═════ SUPPLIED MATERIAL ═════

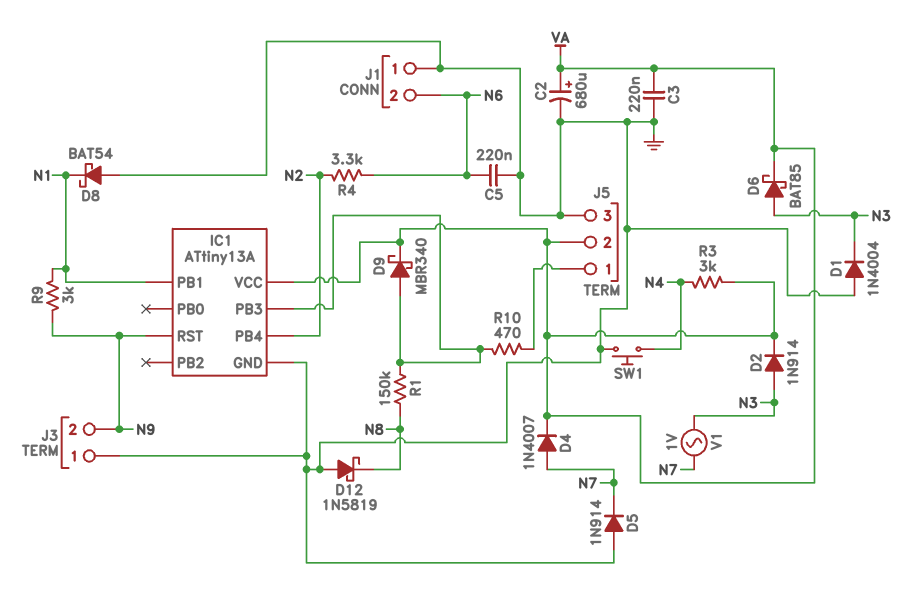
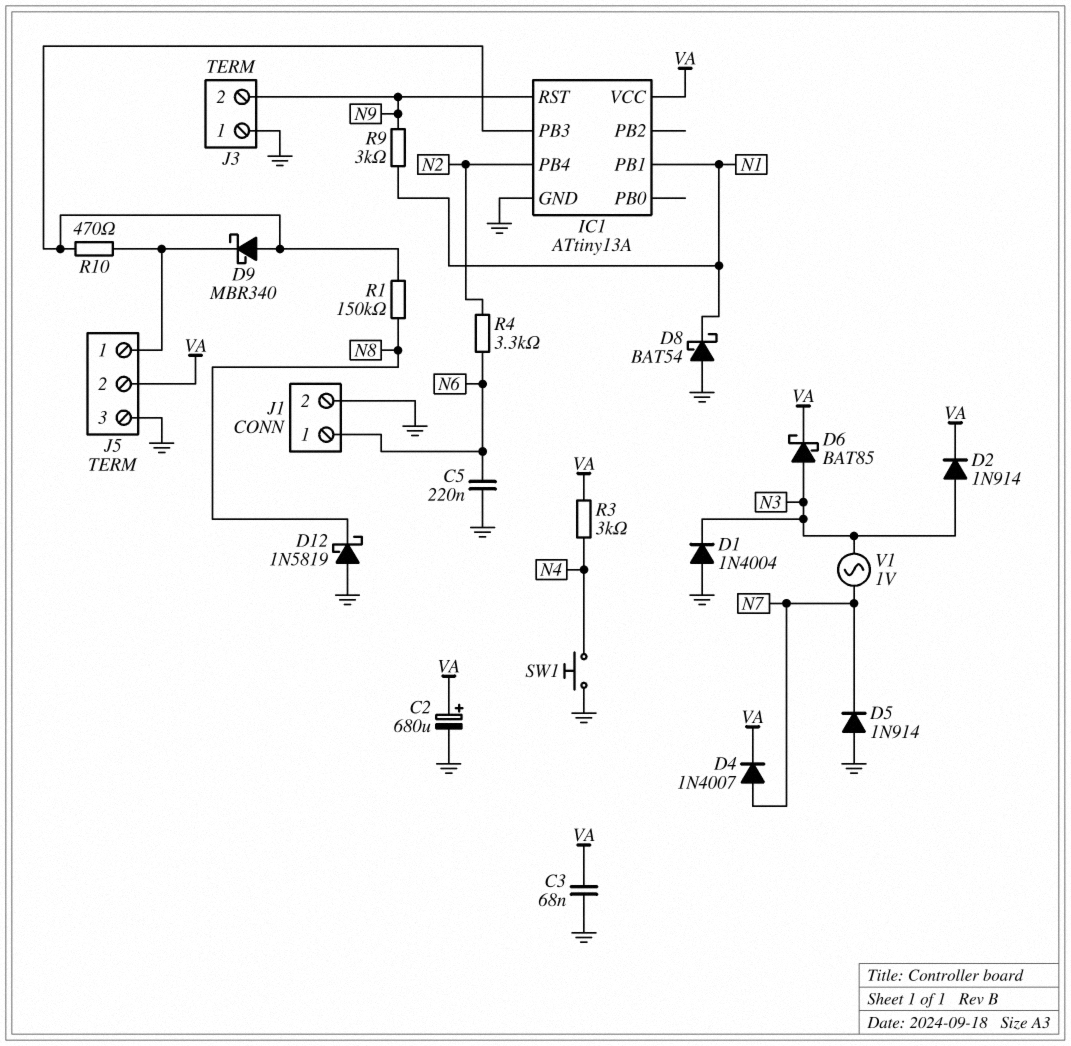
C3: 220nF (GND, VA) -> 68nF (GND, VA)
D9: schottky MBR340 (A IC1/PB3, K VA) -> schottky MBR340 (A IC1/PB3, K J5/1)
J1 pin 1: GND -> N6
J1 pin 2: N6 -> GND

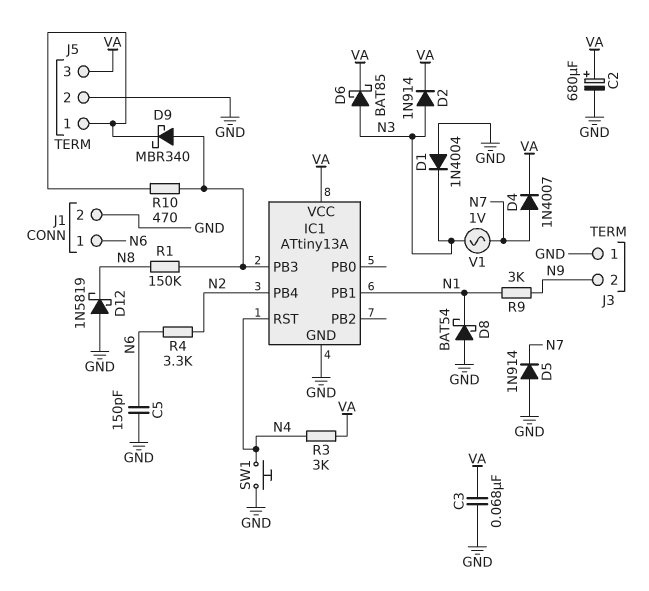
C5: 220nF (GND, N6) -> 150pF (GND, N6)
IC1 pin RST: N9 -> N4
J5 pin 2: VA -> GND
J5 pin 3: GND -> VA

═════

• _WHAT YOU ARE ASKED TO DO_: Will you set down the records word for word while leaving out every picture?

• _RESULT OF THIS TASK_:
C3: 220nF (GND, VA) -> 68nF (GND, VA)
D9: schottky MBR340 (A IC1/PB3, K VA) -> schottky MBR340 (A IC1/PB3, K J5/1)
J1 pin 1: GND -> N6
J1 pin 2: N6 -> GND

C5: 220nF (GND, N6) -> 150pF (GND, N6)
IC1 pin RST: N9 -> N4
J5 pin 2: VA -> GND
J5 pin 3: GND -> VA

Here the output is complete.